Task details — Reproduce the listing below verbatim.
*** Opening Data segment ***
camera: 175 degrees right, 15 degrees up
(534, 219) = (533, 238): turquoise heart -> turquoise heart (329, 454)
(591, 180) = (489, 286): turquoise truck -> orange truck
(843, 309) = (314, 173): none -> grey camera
*** Closing Data segment ***
Solution —
camera: 175 degrees right, 15 degrees up
(534, 219) = (533, 238): turquoise heart -> turquoise heart (329, 454)
(591, 180) = (489, 286): turquoise truck -> orange truck
(843, 309) = (314, 173): none -> grey camera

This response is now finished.